To-do item:
Pick every line out of the entries below that has the string "light", and copy it.

** Provided data follows **

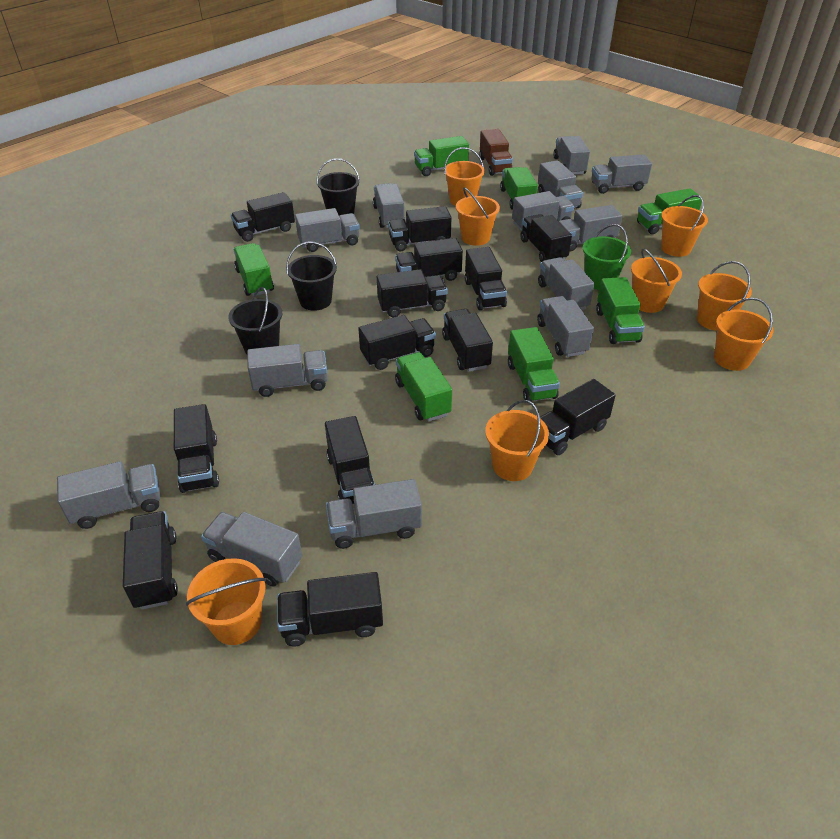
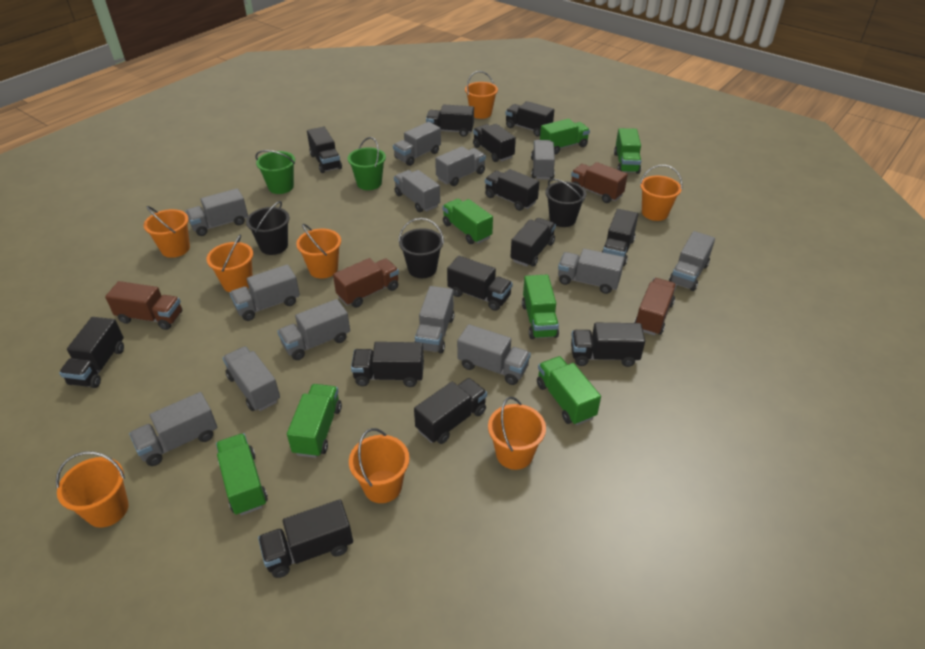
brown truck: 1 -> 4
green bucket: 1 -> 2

** End of Provided data **
** Provided data follows **

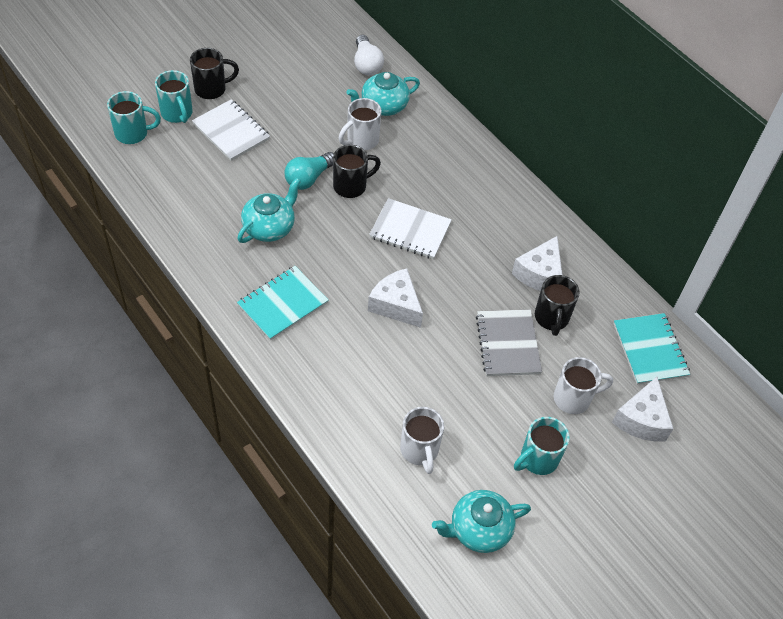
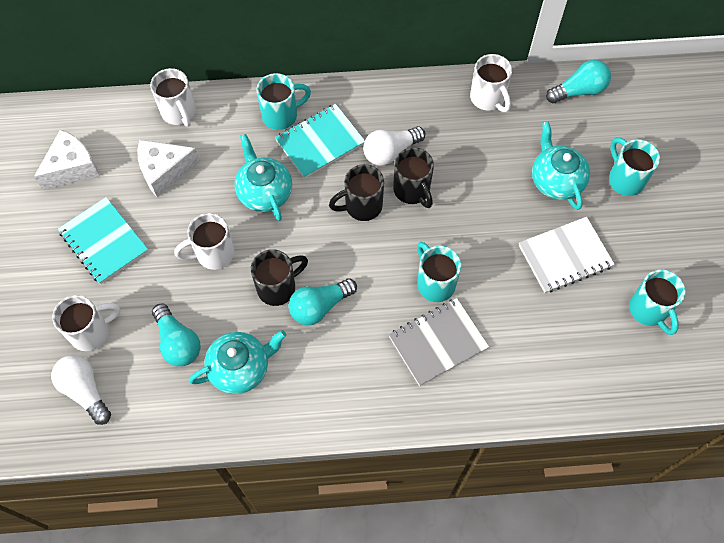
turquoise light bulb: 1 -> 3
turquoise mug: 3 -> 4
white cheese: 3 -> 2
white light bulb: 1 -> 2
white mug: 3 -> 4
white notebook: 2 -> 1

** End of Provided data **

Response area:
turquoise light bulb: 1 -> 3
white light bulb: 1 -> 2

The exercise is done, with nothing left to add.